Pick out all lines of the entries that include the word "none" and copy them.

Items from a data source
+--
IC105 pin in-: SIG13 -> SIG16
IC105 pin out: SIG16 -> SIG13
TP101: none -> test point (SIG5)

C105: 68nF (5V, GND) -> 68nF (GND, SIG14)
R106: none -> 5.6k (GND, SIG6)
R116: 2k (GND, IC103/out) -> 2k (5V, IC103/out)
+--
Exercise solution:
TP101: none -> test point (SIG5)
R106: none -> 5.6k (GND, SIG6)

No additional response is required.